WORK INSTRUCTIONS:
Let the output be exactly the lines from the one containing "pink dice [619,108,652,151]" through the end of the records below, both included.

[EXTRACTED MATERIAL — start]

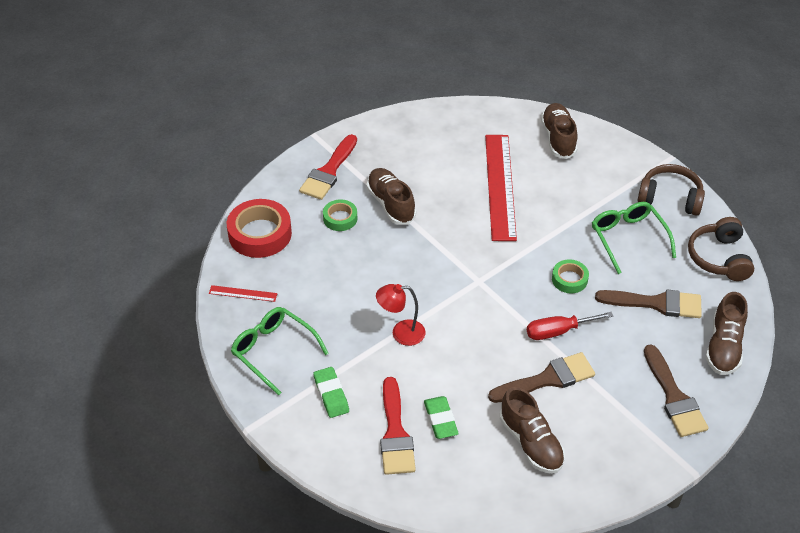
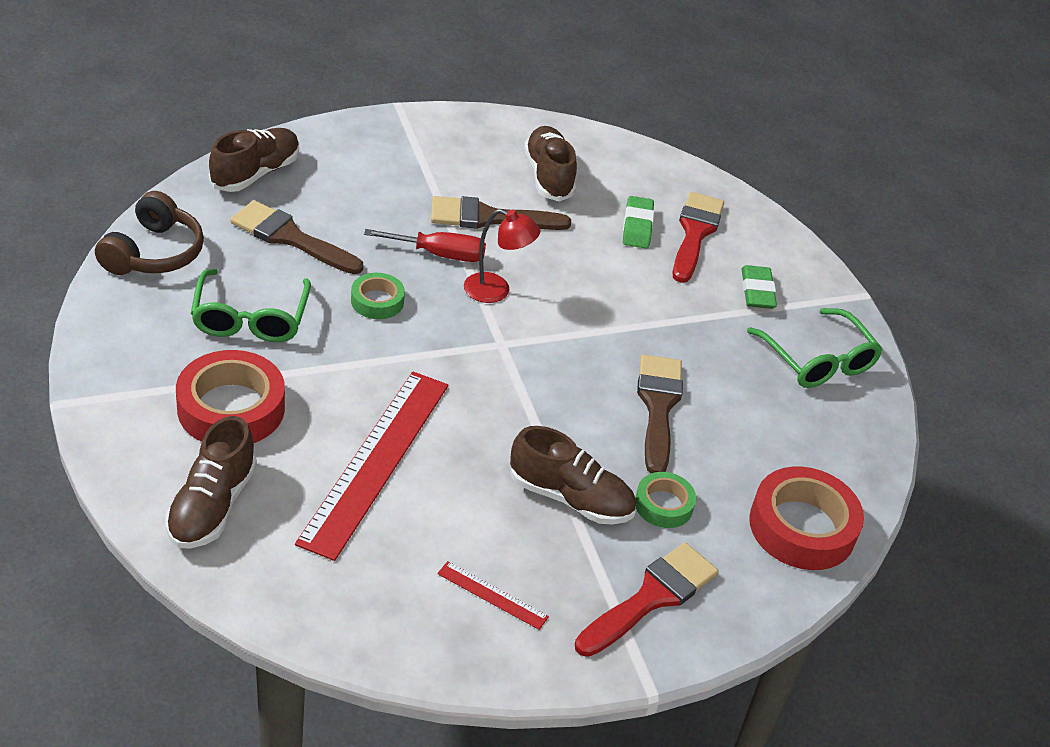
camera: 165 degrees left, 5 degrees down
red ruler [209,285,277,302] -> red ruler moved to [437,561,549,630]
brown shoe [366,168,416,225] -> brown shoe turned 60 degrees counterclockwise [510,426,636,525]
red lamp [376,284,426,346] -> red lamp moved to [464,209,540,303]
brown headphones [638,164,705,216] -> none
brown brush [644,344,709,437] -> brown brush moved to [637,354,683,473]
none -> red tape [176,350,285,443]

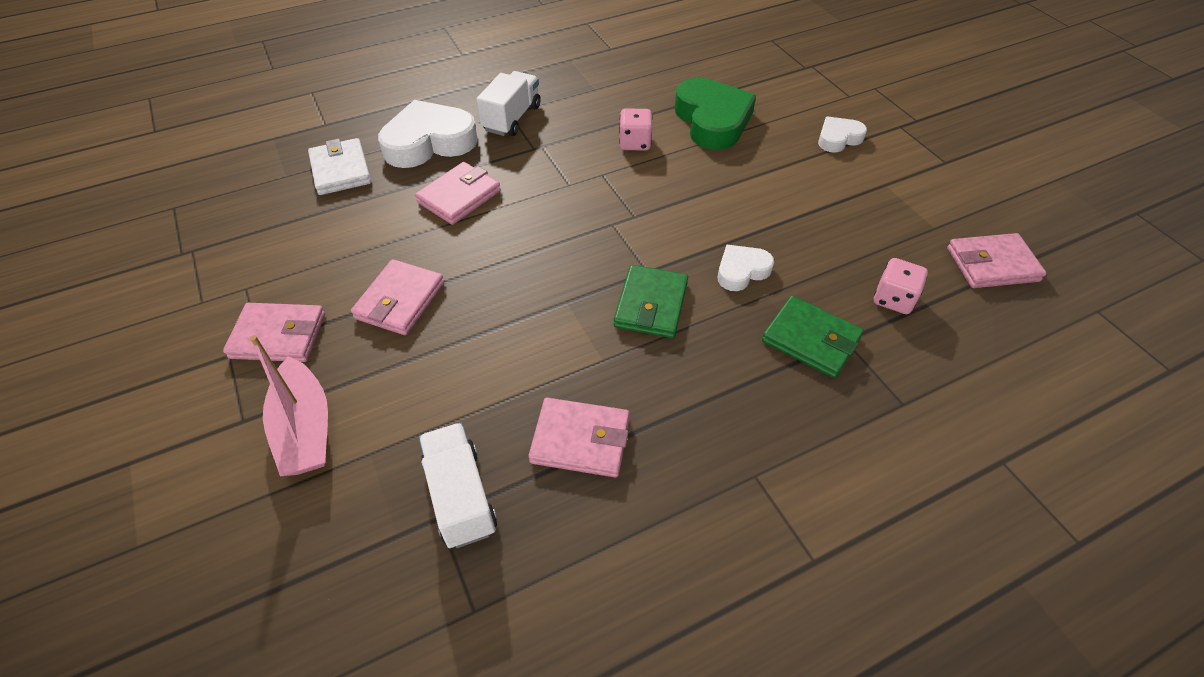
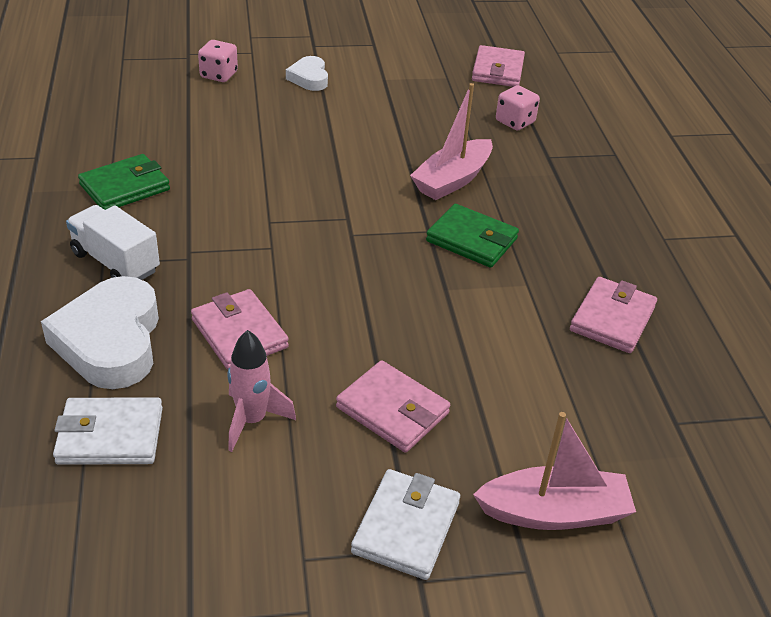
camera: 75 degrees left, 10 degrees down
pink wallet [223,303,325,362] -> white wallet [351,469,460,580]
white truck [419,423,497,548] -> none
pink dice [619,108,652,151] -> pink dice moved to [198,40,238,82]
green heart [675,78,756,150] -> none
white heart [718,244,774,291] -> pink boat [410,83,493,200]
green wallet [762,296,863,378] -> green wallet moved to [78,154,170,210]
none -> pink rocket [228,330,296,452]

[EXTRACTED MATERIAL — finish]

EXERCISE SOLUTION:
pink dice [619,108,652,151] -> pink dice moved to [198,40,238,82]
green heart [675,78,756,150] -> none
white heart [718,244,774,291] -> pink boat [410,83,493,200]
green wallet [762,296,863,378] -> green wallet moved to [78,154,170,210]
none -> pink rocket [228,330,296,452]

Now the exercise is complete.